What you need to do: Starting at the line that contains "(313, 284) = (286, 303): none -> white donut", return every line through the end of the entries below, exactly and with nothing else.

--- Records to use Enclosed Below ---

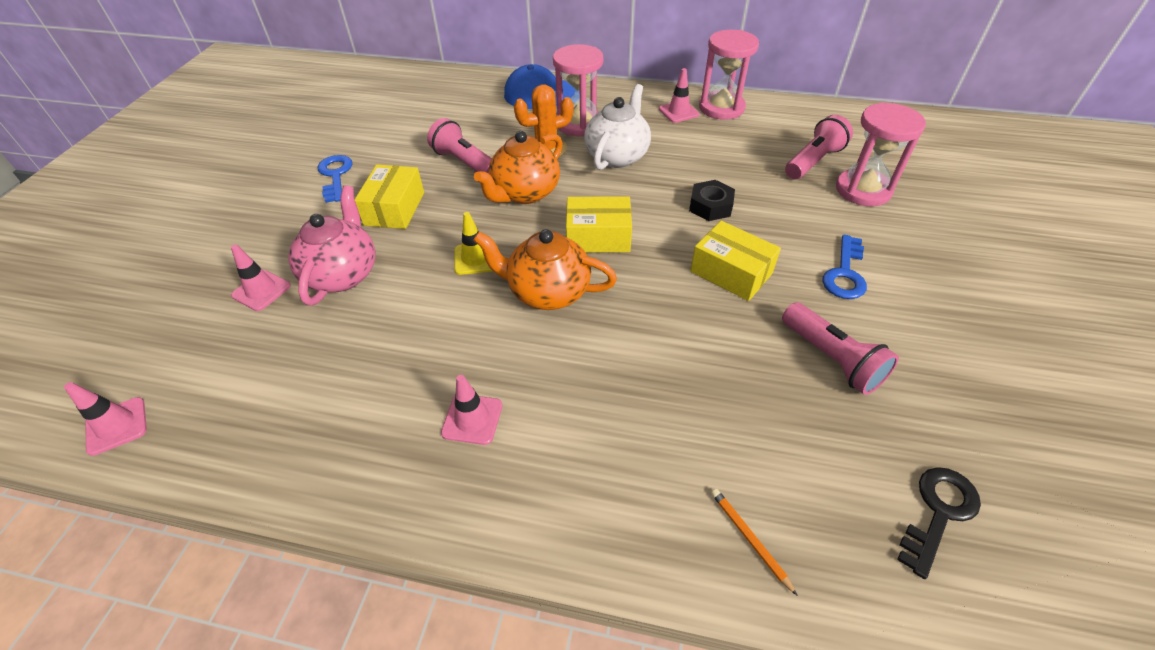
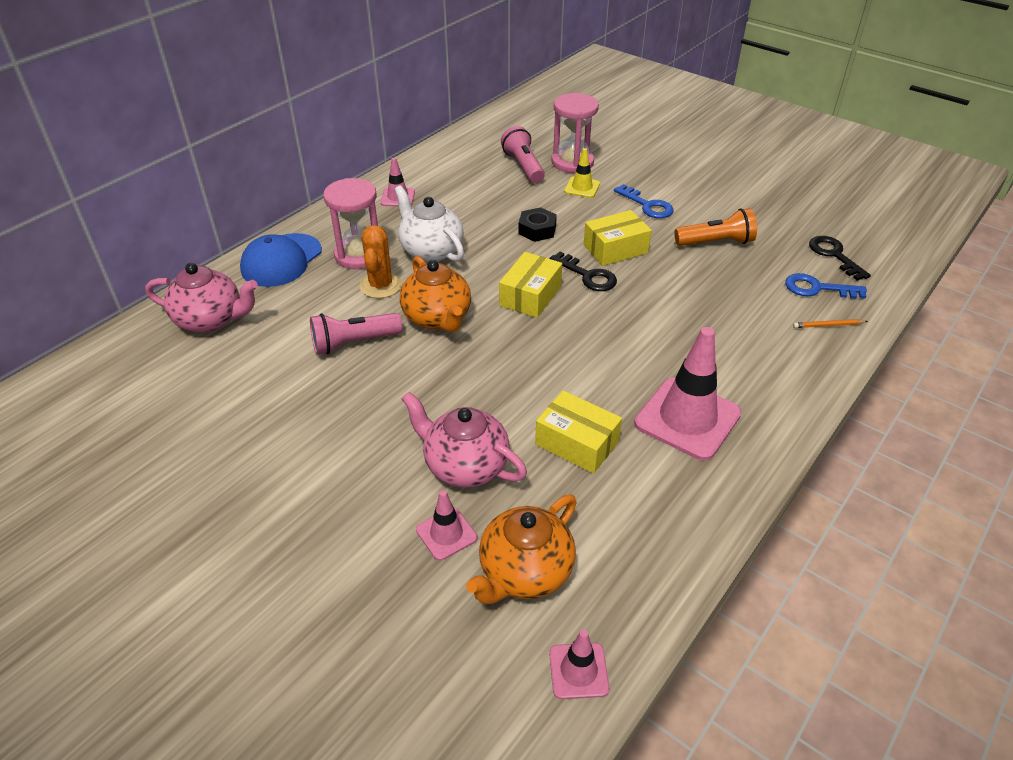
camera: 65 degrees left, 5 degrees down
(335, 175) = (285, 444): blue key -> blue key (817, 288)
(394, 208) = (388, 409): yellow box -> yellow box (577, 443)
(452, 94) = (210, 320): none -> pink teapot
(472, 419) = (687, 418): pink traffic cone -> pink traffic cone, size x1.98
(475, 258) = (506, 372): yellow traffic cone -> yellow traffic cone (582, 187)
(547, 292) = (577, 342): orange teapot -> orange teapot (524, 572)
(664, 266) = (588, 276): none -> black key
(721, 108) = (414, 176): pink hourglass -> none
(831, 359) = (716, 242): pink flashlight -> orange flashlight

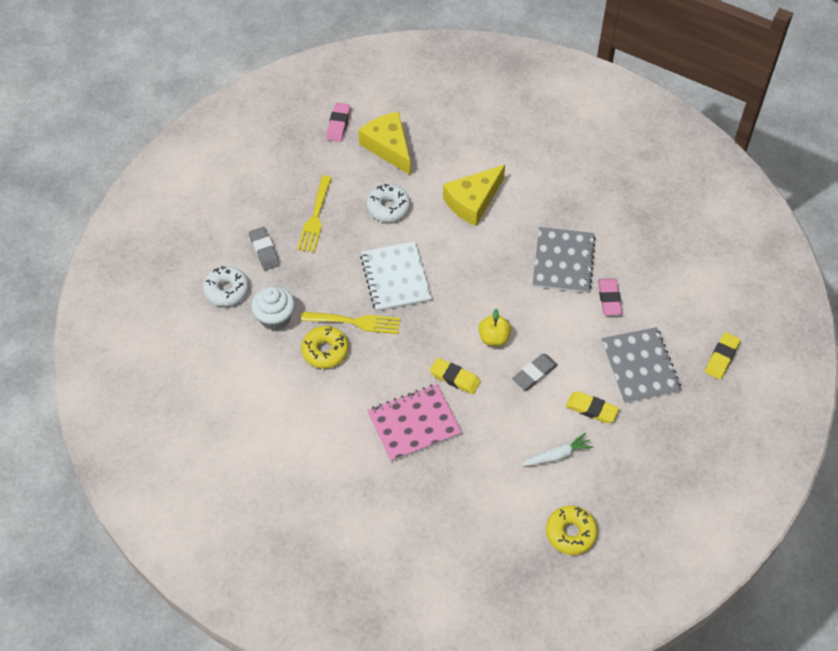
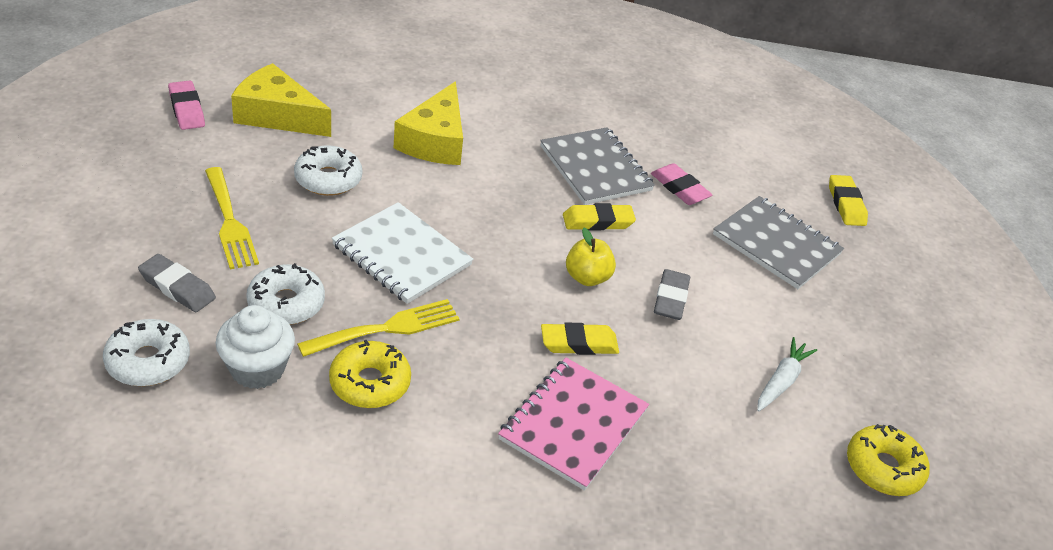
camera: 40 degrees left, 15 degrees down
(313, 284) = (286, 303): none -> white donut
(591, 409) = (769, 311): yellow eraser -> yellow eraser (598, 222)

--- End of Enclosed Records to use ---

Solved exercise:
(313, 284) = (286, 303): none -> white donut
(591, 409) = (769, 311): yellow eraser -> yellow eraser (598, 222)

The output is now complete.